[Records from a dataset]
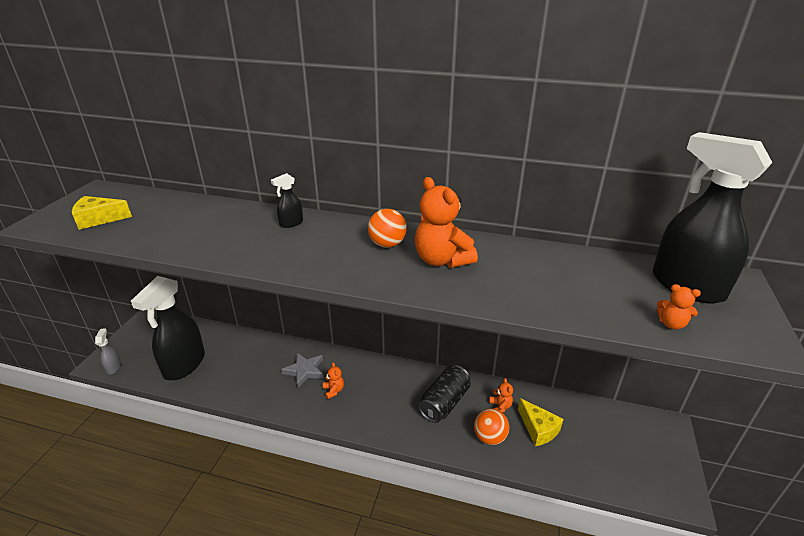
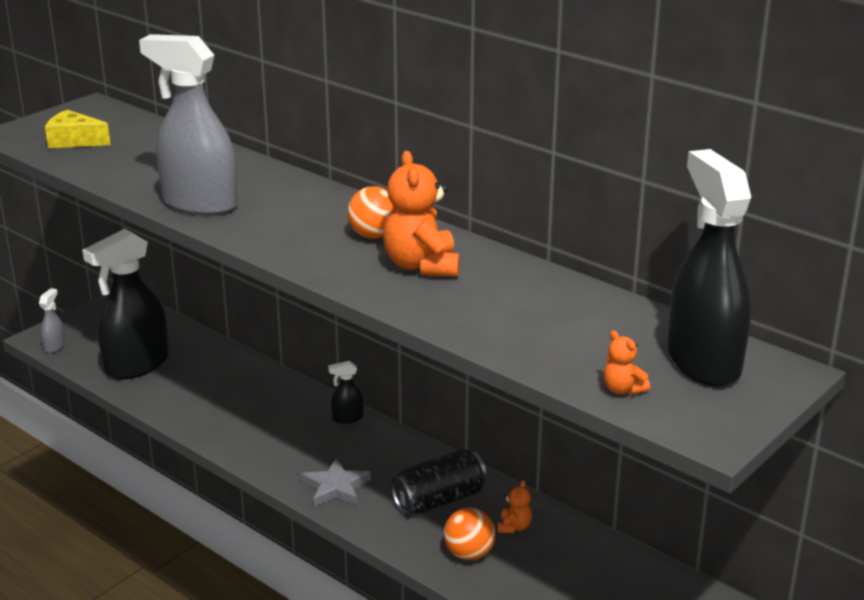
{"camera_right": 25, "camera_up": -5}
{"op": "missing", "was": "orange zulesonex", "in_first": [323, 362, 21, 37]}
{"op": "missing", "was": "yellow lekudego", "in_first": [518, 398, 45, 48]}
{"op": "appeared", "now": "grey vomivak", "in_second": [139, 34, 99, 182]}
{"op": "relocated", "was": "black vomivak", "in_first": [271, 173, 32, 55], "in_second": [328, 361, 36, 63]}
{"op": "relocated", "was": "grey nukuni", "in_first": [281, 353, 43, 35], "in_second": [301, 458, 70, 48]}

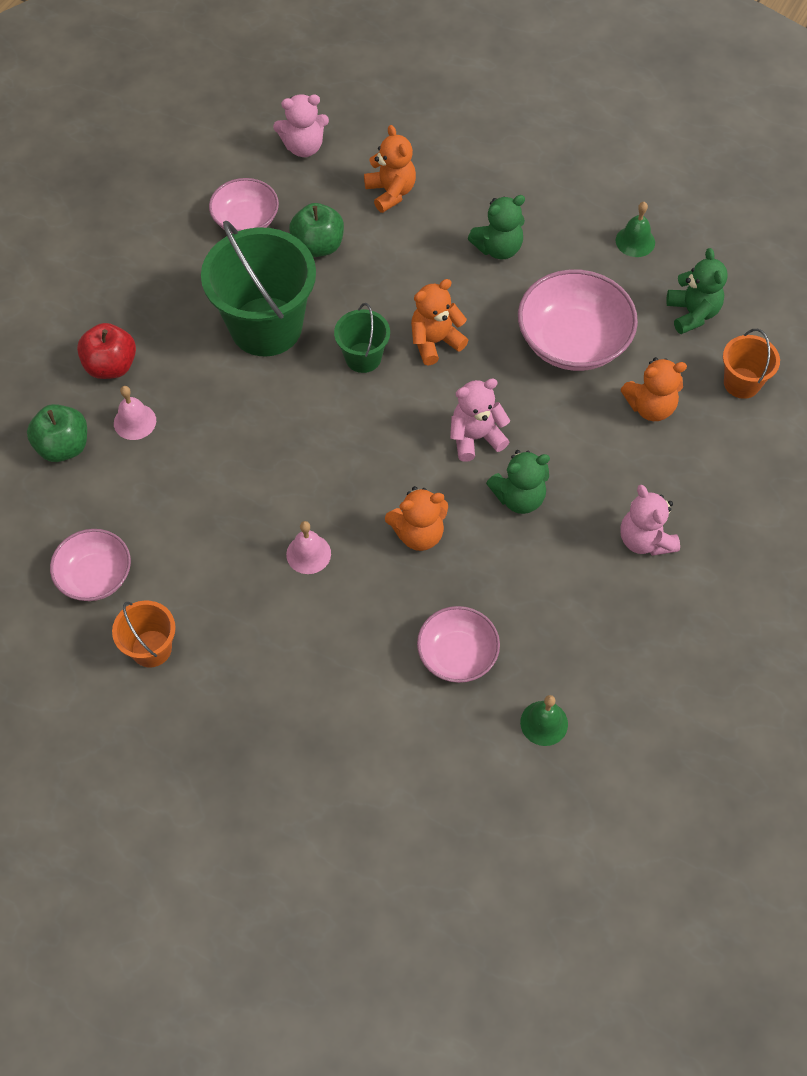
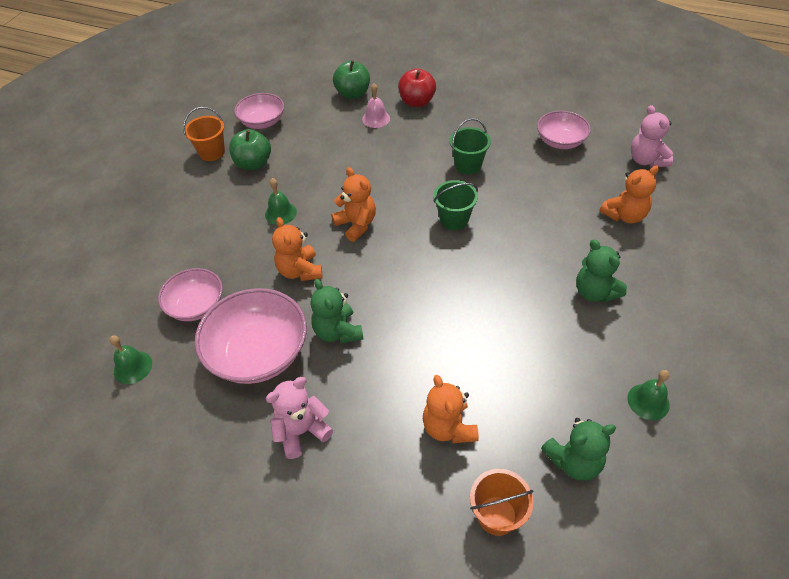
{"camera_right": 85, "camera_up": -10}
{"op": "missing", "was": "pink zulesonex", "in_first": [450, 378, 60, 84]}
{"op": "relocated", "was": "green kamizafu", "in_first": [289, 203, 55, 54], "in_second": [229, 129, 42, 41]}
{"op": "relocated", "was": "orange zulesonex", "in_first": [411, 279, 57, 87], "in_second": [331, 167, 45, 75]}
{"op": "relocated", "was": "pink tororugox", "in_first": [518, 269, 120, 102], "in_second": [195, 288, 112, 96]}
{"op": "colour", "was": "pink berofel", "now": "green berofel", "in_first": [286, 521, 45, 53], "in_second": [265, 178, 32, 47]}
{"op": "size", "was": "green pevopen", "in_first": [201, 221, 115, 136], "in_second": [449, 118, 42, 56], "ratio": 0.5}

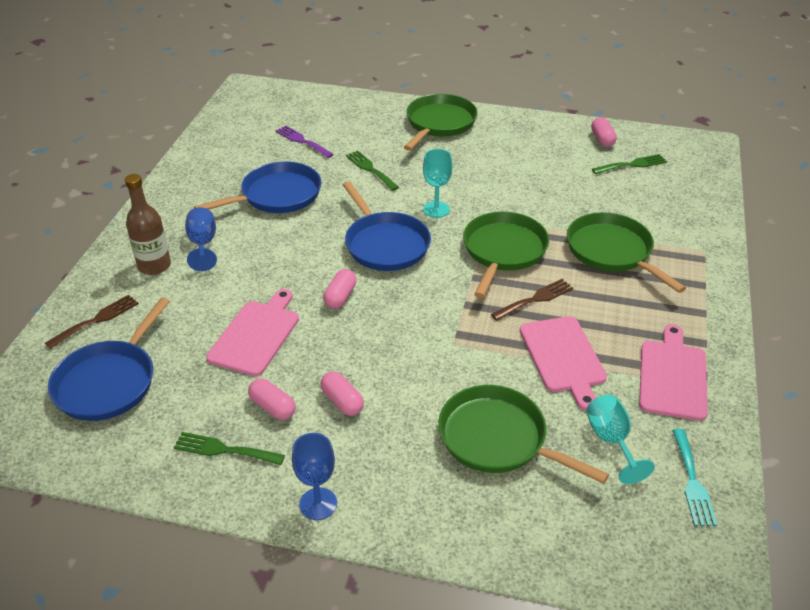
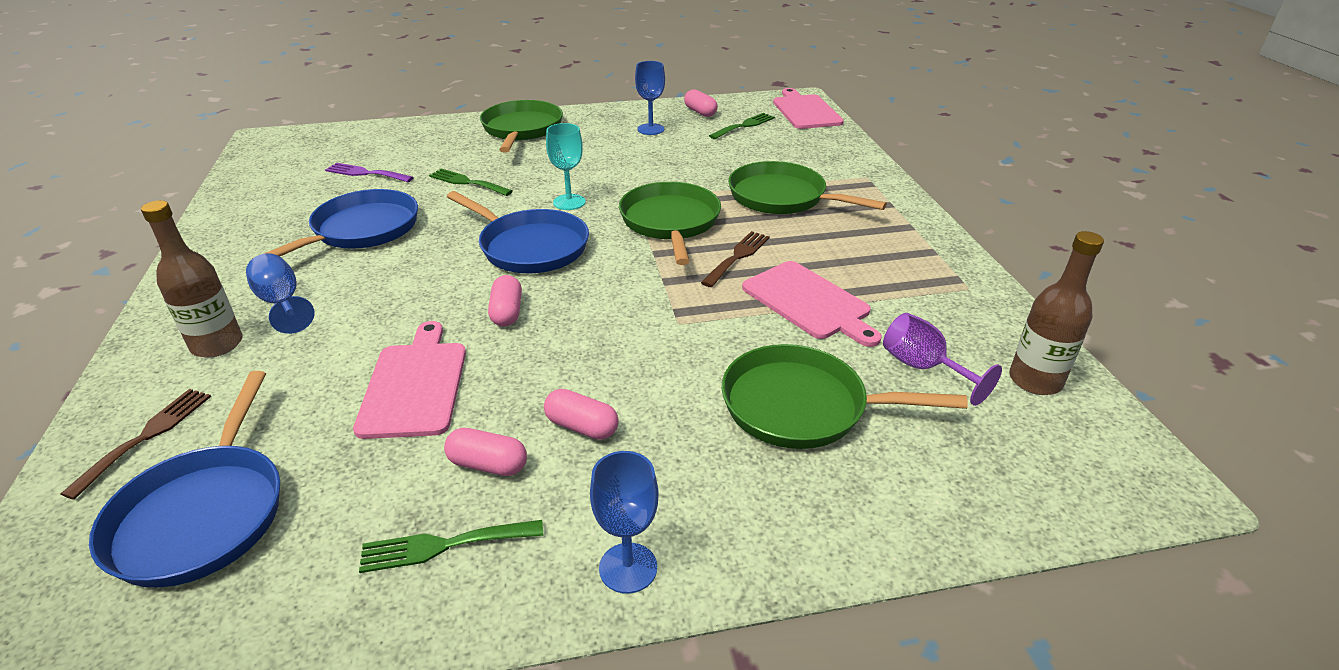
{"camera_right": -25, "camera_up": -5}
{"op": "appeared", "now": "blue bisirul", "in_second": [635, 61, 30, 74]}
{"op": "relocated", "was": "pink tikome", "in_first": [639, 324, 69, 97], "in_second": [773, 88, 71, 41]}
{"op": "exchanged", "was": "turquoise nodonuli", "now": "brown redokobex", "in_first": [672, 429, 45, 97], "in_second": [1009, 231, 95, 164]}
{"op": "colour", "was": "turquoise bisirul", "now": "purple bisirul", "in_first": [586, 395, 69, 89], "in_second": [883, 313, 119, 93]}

What is being asked.
Could you output every record above exactly as it appears, without the pictures?

Worked solution.
{"camera_right": 25, "camera_up": -5}
{"op": "missing", "was": "orange zulesonex", "in_first": [323, 362, 21, 37]}
{"op": "missing", "was": "yellow lekudego", "in_first": [518, 398, 45, 48]}
{"op": "appeared", "now": "grey vomivak", "in_second": [139, 34, 99, 182]}
{"op": "relocated", "was": "black vomivak", "in_first": [271, 173, 32, 55], "in_second": [328, 361, 36, 63]}
{"op": "relocated", "was": "grey nukuni", "in_first": [281, 353, 43, 35], "in_second": [301, 458, 70, 48]}

{"camera_right": 85, "camera_up": -10}
{"op": "missing", "was": "pink zulesonex", "in_first": [450, 378, 60, 84]}
{"op": "relocated", "was": "green kamizafu", "in_first": [289, 203, 55, 54], "in_second": [229, 129, 42, 41]}
{"op": "relocated", "was": "orange zulesonex", "in_first": [411, 279, 57, 87], "in_second": [331, 167, 45, 75]}
{"op": "relocated", "was": "pink tororugox", "in_first": [518, 269, 120, 102], "in_second": [195, 288, 112, 96]}
{"op": "colour", "was": "pink berofel", "now": "green berofel", "in_first": [286, 521, 45, 53], "in_second": [265, 178, 32, 47]}
{"op": "size", "was": "green pevopen", "in_first": [201, 221, 115, 136], "in_second": [449, 118, 42, 56], "ratio": 0.5}

{"camera_right": -25, "camera_up": -5}
{"op": "appeared", "now": "blue bisirul", "in_second": [635, 61, 30, 74]}
{"op": "relocated", "was": "pink tikome", "in_first": [639, 324, 69, 97], "in_second": [773, 88, 71, 41]}
{"op": "exchanged", "was": "turquoise nodonuli", "now": "brown redokobex", "in_first": [672, 429, 45, 97], "in_second": [1009, 231, 95, 164]}
{"op": "colour", "was": "turquoise bisirul", "now": "purple bisirul", "in_first": [586, 395, 69, 89], "in_second": [883, 313, 119, 93]}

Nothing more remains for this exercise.